» What is asked:
Count the lines in the rows below that contain the string "acciaccatura", and reply with the number alone.

» Entries provided:
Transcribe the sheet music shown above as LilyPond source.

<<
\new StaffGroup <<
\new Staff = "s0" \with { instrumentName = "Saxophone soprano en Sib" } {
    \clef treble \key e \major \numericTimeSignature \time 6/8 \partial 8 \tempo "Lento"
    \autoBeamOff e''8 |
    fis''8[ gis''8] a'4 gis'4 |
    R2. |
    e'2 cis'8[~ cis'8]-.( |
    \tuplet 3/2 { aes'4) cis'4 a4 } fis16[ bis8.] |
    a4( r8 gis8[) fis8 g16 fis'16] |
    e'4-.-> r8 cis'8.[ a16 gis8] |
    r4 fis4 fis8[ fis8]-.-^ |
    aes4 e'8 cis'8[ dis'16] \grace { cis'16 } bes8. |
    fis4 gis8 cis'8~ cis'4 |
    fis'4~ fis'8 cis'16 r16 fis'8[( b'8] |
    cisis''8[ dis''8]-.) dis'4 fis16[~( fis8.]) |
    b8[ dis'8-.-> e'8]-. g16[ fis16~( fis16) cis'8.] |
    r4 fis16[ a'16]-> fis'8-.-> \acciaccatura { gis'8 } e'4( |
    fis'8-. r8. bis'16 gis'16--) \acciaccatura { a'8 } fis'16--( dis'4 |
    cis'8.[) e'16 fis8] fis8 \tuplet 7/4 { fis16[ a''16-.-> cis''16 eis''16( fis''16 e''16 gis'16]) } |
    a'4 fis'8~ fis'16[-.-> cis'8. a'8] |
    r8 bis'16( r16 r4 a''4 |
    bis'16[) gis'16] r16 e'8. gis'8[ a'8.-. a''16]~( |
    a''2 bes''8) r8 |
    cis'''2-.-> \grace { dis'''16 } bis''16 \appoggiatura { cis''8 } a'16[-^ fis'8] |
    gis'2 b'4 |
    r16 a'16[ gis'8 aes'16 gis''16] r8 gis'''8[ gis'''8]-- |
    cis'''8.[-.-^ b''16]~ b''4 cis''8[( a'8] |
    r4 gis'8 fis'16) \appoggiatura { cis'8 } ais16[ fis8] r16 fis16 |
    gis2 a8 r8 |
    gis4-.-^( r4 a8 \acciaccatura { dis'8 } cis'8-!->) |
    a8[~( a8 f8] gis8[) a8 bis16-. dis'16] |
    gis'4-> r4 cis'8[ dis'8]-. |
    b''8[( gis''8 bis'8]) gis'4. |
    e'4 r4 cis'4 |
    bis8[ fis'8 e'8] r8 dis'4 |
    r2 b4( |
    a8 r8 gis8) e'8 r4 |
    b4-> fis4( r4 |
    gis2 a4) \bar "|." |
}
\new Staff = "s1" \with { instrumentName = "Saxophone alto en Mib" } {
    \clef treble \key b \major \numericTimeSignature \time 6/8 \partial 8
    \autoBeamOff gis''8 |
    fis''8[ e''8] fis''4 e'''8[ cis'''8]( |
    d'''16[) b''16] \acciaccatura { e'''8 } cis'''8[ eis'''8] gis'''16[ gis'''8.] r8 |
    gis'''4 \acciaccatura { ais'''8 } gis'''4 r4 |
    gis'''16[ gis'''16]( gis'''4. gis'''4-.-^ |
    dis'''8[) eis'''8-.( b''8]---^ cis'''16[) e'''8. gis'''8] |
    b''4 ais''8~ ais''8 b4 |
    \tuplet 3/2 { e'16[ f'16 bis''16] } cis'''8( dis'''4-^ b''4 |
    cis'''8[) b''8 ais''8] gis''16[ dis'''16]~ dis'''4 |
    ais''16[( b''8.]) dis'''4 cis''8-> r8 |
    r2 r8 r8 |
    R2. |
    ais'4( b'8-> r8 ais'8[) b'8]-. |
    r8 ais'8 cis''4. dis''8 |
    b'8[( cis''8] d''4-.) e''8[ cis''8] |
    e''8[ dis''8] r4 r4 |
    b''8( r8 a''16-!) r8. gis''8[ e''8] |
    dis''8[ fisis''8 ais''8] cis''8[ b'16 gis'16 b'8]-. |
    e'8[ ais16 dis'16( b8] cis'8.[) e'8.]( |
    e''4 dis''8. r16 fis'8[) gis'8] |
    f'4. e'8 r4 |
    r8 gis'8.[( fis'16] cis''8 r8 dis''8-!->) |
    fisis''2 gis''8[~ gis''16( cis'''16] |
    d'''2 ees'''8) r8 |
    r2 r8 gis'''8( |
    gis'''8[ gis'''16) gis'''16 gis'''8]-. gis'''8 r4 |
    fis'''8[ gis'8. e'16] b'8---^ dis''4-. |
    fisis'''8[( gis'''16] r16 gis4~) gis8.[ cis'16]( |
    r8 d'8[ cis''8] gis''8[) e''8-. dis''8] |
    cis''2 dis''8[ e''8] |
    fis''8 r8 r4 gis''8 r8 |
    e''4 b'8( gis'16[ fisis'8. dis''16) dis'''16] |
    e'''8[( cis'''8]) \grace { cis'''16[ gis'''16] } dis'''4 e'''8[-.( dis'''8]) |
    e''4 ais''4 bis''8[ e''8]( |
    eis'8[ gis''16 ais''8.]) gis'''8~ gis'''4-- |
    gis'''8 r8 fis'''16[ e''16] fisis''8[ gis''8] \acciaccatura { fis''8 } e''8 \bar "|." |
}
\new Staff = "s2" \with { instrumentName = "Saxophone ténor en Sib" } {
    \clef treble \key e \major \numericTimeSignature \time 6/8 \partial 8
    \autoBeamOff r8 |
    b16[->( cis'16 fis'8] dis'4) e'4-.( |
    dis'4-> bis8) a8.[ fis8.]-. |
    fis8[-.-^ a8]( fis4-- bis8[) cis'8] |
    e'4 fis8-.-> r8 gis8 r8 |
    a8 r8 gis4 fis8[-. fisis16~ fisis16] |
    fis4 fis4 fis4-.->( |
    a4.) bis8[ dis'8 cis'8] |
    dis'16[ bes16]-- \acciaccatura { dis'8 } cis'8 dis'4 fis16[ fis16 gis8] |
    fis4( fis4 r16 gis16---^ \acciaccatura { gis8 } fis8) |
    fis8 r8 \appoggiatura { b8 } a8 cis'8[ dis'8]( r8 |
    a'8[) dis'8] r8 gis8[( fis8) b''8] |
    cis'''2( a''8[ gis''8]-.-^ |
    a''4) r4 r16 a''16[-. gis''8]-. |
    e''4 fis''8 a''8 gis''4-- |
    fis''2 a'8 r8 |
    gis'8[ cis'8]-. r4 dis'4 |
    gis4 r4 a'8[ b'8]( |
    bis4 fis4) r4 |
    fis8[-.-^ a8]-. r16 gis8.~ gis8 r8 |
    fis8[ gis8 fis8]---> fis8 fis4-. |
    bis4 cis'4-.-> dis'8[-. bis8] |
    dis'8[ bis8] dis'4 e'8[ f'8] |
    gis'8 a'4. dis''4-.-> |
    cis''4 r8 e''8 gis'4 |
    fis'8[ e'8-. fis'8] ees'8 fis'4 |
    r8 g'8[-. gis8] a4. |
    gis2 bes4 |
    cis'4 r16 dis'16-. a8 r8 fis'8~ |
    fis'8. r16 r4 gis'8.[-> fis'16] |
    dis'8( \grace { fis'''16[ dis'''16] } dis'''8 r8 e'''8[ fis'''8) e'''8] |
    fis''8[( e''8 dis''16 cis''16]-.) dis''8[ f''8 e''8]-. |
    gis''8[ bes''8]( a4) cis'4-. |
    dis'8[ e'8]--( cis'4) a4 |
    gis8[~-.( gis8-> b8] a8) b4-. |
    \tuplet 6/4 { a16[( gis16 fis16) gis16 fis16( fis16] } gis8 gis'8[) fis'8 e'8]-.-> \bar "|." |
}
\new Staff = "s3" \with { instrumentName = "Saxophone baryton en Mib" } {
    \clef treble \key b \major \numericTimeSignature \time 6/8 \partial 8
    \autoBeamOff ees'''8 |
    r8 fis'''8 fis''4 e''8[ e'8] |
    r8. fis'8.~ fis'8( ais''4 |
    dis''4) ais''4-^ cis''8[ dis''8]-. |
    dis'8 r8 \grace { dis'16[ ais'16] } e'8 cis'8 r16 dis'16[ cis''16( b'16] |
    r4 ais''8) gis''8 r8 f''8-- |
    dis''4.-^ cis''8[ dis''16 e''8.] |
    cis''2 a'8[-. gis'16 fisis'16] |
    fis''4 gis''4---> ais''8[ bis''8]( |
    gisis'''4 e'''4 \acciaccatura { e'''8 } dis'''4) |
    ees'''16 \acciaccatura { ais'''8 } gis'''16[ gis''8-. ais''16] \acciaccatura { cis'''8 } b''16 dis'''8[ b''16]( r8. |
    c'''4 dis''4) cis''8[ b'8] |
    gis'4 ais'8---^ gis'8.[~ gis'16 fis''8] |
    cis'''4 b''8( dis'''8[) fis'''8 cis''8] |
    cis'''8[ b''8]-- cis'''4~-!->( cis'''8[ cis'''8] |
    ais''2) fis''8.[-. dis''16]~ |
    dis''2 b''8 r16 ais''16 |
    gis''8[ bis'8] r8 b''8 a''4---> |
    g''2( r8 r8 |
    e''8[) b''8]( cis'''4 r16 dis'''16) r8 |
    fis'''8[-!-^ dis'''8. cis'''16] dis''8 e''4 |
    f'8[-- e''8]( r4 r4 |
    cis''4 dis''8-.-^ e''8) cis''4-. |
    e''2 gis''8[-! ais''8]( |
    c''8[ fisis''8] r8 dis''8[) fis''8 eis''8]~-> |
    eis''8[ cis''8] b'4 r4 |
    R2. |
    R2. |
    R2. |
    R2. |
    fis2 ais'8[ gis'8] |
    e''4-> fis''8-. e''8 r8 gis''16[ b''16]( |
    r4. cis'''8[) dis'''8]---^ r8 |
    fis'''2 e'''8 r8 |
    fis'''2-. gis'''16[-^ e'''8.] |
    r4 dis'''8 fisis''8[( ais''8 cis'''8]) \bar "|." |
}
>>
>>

» Task solution:
10